*Task instructions*: From the entries below, please output exactly the lines starting at the one containing "GPS1 pin GND: GND -> 5V" and ending at the one containing "SD1 pin CS: VN -> D25", both included.

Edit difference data
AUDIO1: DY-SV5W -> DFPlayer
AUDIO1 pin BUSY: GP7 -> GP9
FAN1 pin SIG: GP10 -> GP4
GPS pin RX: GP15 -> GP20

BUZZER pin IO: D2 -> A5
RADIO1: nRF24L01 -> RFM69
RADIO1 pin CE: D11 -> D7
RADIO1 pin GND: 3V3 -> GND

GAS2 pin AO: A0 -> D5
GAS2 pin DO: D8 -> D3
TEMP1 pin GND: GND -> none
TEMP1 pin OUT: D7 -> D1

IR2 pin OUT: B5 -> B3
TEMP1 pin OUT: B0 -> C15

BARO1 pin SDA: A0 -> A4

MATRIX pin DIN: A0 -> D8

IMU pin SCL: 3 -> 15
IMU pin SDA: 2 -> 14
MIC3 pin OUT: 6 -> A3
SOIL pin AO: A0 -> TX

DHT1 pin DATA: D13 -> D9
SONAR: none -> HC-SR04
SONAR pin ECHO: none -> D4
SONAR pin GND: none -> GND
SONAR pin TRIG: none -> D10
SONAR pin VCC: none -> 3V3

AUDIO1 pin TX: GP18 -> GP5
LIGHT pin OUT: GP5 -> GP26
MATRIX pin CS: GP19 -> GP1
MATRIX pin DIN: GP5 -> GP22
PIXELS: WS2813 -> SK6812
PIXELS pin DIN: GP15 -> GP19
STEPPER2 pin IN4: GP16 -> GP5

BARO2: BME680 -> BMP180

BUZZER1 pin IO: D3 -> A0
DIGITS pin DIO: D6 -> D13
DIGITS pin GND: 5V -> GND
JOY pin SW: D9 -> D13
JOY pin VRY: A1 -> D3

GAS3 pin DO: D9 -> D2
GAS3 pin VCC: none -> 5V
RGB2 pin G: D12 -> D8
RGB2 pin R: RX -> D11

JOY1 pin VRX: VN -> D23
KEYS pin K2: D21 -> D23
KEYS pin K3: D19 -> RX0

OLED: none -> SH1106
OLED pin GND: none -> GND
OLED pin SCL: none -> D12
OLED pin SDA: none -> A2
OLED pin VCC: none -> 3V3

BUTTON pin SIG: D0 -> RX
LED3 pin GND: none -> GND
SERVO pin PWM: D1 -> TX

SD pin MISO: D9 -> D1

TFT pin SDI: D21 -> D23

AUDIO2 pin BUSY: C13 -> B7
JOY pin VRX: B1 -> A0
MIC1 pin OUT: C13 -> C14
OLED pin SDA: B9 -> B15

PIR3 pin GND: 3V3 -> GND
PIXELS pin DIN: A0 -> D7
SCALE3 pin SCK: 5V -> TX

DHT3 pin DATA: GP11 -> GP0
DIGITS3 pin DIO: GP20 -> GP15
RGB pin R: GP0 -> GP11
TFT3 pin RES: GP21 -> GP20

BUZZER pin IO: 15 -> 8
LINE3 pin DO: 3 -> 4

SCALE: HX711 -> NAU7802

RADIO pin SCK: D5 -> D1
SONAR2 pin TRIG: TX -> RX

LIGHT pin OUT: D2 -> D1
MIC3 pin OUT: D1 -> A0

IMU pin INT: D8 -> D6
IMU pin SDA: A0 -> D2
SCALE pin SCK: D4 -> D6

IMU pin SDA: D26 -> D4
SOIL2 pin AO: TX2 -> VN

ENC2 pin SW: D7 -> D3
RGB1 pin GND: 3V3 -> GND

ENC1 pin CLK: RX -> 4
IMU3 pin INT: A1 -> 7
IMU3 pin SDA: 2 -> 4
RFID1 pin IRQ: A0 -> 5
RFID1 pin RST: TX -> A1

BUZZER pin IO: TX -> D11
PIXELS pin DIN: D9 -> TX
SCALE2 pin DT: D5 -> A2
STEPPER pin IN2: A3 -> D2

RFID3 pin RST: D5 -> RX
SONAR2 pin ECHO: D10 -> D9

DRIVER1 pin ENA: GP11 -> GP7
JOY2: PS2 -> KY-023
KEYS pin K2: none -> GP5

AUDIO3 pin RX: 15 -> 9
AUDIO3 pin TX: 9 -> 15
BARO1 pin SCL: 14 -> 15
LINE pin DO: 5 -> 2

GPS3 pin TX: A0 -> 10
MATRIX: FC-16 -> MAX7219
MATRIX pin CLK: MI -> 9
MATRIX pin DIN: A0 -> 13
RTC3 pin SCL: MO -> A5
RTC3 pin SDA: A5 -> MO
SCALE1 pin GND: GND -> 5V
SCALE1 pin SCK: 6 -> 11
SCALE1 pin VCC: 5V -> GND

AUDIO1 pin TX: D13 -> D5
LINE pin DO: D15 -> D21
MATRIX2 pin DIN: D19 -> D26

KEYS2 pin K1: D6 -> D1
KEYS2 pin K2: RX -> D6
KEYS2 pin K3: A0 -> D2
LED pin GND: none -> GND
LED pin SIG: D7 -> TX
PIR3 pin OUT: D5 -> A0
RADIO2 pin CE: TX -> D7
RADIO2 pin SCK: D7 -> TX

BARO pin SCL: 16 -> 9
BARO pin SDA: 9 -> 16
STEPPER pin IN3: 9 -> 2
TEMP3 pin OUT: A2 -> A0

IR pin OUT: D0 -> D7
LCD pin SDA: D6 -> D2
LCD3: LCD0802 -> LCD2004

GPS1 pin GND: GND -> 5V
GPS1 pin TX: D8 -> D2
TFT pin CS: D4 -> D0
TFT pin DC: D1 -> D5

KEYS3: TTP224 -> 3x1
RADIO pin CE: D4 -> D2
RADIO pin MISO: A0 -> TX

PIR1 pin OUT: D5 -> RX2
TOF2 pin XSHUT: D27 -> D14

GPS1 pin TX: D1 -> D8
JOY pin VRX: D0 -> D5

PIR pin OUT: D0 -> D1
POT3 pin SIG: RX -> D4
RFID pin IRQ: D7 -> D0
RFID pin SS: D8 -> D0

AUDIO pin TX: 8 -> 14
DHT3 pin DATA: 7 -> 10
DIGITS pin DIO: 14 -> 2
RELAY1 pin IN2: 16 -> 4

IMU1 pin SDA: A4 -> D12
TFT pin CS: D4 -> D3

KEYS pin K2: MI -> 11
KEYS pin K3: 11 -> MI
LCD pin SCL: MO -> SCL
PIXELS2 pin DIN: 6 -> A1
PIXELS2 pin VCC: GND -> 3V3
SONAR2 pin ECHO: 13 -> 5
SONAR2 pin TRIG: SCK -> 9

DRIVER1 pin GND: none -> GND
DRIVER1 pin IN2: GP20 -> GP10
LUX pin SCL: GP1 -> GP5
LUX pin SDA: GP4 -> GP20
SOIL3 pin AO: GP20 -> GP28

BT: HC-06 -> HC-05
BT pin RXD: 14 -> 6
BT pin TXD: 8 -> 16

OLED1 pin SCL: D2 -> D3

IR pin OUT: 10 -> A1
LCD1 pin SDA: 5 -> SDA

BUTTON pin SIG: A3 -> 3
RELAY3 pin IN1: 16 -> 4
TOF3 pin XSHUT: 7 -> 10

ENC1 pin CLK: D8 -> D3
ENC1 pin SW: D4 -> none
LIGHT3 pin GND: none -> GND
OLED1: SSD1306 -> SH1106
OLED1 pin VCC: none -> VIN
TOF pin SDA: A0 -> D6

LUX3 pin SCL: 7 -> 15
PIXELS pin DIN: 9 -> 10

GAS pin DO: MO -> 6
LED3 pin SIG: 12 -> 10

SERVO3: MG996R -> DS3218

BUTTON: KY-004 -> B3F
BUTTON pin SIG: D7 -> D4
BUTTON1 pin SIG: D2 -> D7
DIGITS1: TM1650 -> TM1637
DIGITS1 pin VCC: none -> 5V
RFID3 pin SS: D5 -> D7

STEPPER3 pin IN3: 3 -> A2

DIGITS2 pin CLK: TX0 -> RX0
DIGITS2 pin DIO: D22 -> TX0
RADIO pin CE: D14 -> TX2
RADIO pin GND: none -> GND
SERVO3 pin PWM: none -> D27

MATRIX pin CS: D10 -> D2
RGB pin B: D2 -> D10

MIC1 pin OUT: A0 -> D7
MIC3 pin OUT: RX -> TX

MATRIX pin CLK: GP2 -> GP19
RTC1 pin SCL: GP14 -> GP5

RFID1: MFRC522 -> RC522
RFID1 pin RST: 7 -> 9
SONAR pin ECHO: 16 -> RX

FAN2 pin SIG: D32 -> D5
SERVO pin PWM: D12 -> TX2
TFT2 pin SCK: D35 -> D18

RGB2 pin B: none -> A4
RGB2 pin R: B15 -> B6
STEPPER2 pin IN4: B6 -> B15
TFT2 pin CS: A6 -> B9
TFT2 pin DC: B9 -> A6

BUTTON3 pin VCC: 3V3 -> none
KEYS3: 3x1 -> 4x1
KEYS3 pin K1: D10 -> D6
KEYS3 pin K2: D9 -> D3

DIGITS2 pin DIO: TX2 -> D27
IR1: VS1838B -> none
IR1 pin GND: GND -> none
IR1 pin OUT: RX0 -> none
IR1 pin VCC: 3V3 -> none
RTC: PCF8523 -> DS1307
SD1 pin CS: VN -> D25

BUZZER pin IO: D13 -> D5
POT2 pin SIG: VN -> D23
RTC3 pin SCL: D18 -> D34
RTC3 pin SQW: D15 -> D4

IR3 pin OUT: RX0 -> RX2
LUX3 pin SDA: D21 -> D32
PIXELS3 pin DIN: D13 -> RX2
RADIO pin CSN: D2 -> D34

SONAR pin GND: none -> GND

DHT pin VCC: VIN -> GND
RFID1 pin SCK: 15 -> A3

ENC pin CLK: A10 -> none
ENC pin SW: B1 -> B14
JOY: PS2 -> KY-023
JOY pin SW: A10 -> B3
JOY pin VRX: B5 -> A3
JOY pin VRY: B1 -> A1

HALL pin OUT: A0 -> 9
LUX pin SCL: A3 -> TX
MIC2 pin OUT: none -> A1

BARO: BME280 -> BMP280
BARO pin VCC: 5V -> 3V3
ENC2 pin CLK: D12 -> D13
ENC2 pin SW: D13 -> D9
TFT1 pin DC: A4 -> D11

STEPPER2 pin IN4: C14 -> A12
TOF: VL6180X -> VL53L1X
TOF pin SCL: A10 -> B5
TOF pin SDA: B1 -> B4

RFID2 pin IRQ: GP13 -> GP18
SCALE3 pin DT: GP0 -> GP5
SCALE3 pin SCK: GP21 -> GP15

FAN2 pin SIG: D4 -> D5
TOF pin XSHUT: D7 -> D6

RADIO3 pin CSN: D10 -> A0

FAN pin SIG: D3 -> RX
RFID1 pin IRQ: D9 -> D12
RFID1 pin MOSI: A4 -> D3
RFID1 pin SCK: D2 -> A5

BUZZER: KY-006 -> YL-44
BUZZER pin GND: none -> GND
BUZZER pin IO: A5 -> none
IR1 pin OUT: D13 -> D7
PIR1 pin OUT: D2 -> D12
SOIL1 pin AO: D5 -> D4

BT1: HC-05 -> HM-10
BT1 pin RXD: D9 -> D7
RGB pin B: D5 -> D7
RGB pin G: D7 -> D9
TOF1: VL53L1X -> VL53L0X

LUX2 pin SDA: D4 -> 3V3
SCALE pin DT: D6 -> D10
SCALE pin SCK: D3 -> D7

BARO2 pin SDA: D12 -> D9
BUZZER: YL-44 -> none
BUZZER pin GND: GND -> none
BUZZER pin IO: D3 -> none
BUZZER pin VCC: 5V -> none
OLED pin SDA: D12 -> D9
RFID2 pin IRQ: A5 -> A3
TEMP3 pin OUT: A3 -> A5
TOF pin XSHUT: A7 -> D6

*Answer to this task*:
GPS1 pin GND: GND -> 5V
GPS1 pin TX: D8 -> D2
TFT pin CS: D4 -> D0
TFT pin DC: D1 -> D5

KEYS3: TTP224 -> 3x1
RADIO pin CE: D4 -> D2
RADIO pin MISO: A0 -> TX

PIR1 pin OUT: D5 -> RX2
TOF2 pin XSHUT: D27 -> D14

GPS1 pin TX: D1 -> D8
JOY pin VRX: D0 -> D5

PIR pin OUT: D0 -> D1
POT3 pin SIG: RX -> D4
RFID pin IRQ: D7 -> D0
RFID pin SS: D8 -> D0

AUDIO pin TX: 8 -> 14
DHT3 pin DATA: 7 -> 10
DIGITS pin DIO: 14 -> 2
RELAY1 pin IN2: 16 -> 4

IMU1 pin SDA: A4 -> D12
TFT pin CS: D4 -> D3

KEYS pin K2: MI -> 11
KEYS pin K3: 11 -> MI
LCD pin SCL: MO -> SCL
PIXELS2 pin DIN: 6 -> A1
PIXELS2 pin VCC: GND -> 3V3
SONAR2 pin ECHO: 13 -> 5
SONAR2 pin TRIG: SCK -> 9

DRIVER1 pin GND: none -> GND
DRIVER1 pin IN2: GP20 -> GP10
LUX pin SCL: GP1 -> GP5
LUX pin SDA: GP4 -> GP20
SOIL3 pin AO: GP20 -> GP28

BT: HC-06 -> HC-05
BT pin RXD: 14 -> 6
BT pin TXD: 8 -> 16

OLED1 pin SCL: D2 -> D3

IR pin OUT: 10 -> A1
LCD1 pin SDA: 5 -> SDA

BUTTON pin SIG: A3 -> 3
RELAY3 pin IN1: 16 -> 4
TOF3 pin XSHUT: 7 -> 10

ENC1 pin CLK: D8 -> D3
ENC1 pin SW: D4 -> none
LIGHT3 pin GND: none -> GND
OLED1: SSD1306 -> SH1106
OLED1 pin VCC: none -> VIN
TOF pin SDA: A0 -> D6

LUX3 pin SCL: 7 -> 15
PIXELS pin DIN: 9 -> 10

GAS pin DO: MO -> 6
LED3 pin SIG: 12 -> 10

SERVO3: MG996R -> DS3218

BUTTON: KY-004 -> B3F
BUTTON pin SIG: D7 -> D4
BUTTON1 pin SIG: D2 -> D7
DIGITS1: TM1650 -> TM1637
DIGITS1 pin VCC: none -> 5V
RFID3 pin SS: D5 -> D7

STEPPER3 pin IN3: 3 -> A2

DIGITS2 pin CLK: TX0 -> RX0
DIGITS2 pin DIO: D22 -> TX0
RADIO pin CE: D14 -> TX2
RADIO pin GND: none -> GND
SERVO3 pin PWM: none -> D27

MATRIX pin CS: D10 -> D2
RGB pin B: D2 -> D10

MIC1 pin OUT: A0 -> D7
MIC3 pin OUT: RX -> TX

MATRIX pin CLK: GP2 -> GP19
RTC1 pin SCL: GP14 -> GP5

RFID1: MFRC522 -> RC522
RFID1 pin RST: 7 -> 9
SONAR pin ECHO: 16 -> RX

FAN2 pin SIG: D32 -> D5
SERVO pin PWM: D12 -> TX2
TFT2 pin SCK: D35 -> D18

RGB2 pin B: none -> A4
RGB2 pin R: B15 -> B6
STEPPER2 pin IN4: B6 -> B15
TFT2 pin CS: A6 -> B9
TFT2 pin DC: B9 -> A6

BUTTON3 pin VCC: 3V3 -> none
KEYS3: 3x1 -> 4x1
KEYS3 pin K1: D10 -> D6
KEYS3 pin K2: D9 -> D3

DIGITS2 pin DIO: TX2 -> D27
IR1: VS1838B -> none
IR1 pin GND: GND -> none
IR1 pin OUT: RX0 -> none
IR1 pin VCC: 3V3 -> none
RTC: PCF8523 -> DS1307
SD1 pin CS: VN -> D25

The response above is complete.